** Opening Given information block **

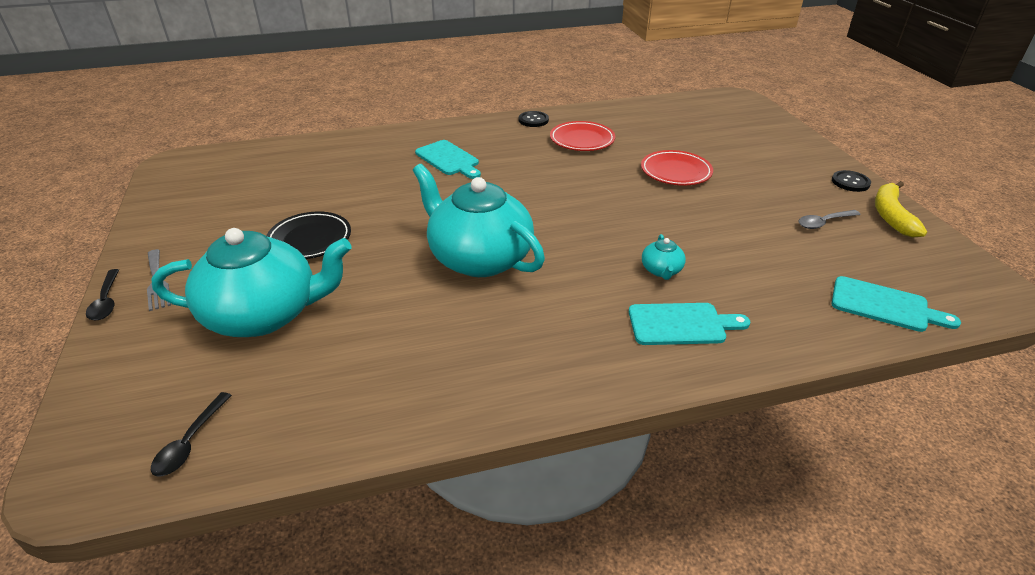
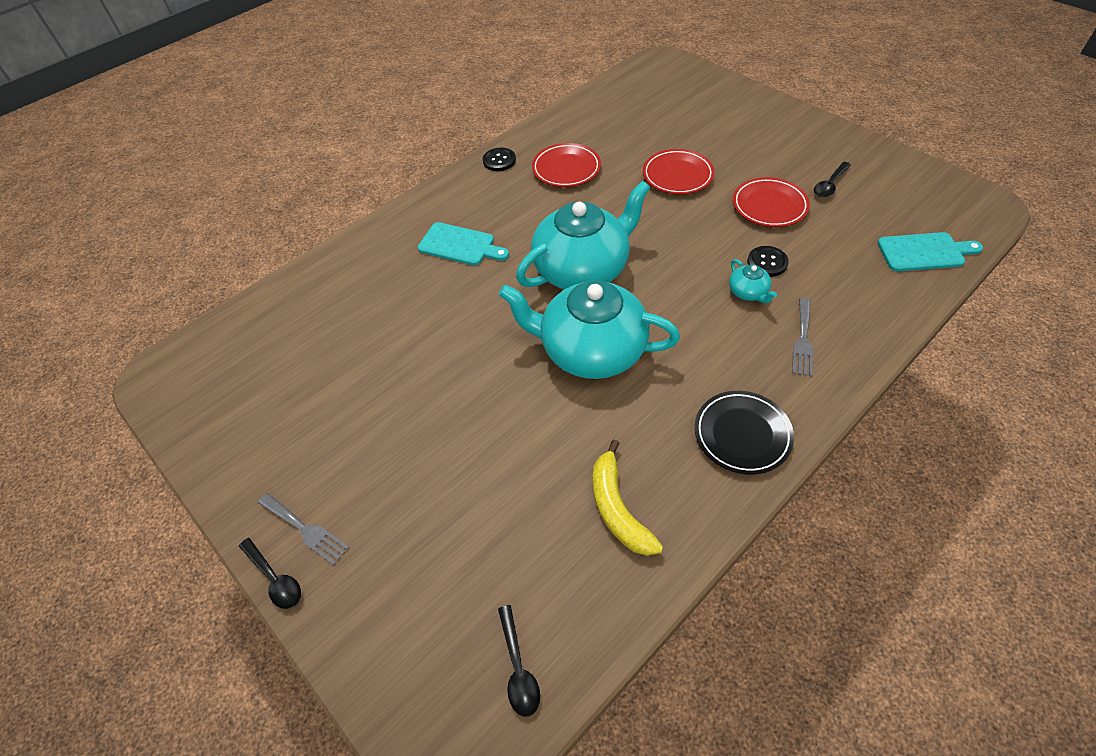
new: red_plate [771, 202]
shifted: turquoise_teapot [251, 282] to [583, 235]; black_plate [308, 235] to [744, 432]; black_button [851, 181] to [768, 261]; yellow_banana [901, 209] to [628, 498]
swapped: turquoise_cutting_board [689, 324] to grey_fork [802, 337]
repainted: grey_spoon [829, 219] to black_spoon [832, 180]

** Closing Given information block **

__Task to carry out__.
Repeat the material line for line. Pictures stay out of the copy.

__Response__.
new: red_plate [771, 202]
shifted: turquoise_teapot [251, 282] to [583, 235]; black_plate [308, 235] to [744, 432]; black_button [851, 181] to [768, 261]; yellow_banana [901, 209] to [628, 498]
swapped: turquoise_cutting_board [689, 324] to grey_fork [802, 337]
repainted: grey_spoon [829, 219] to black_spoon [832, 180]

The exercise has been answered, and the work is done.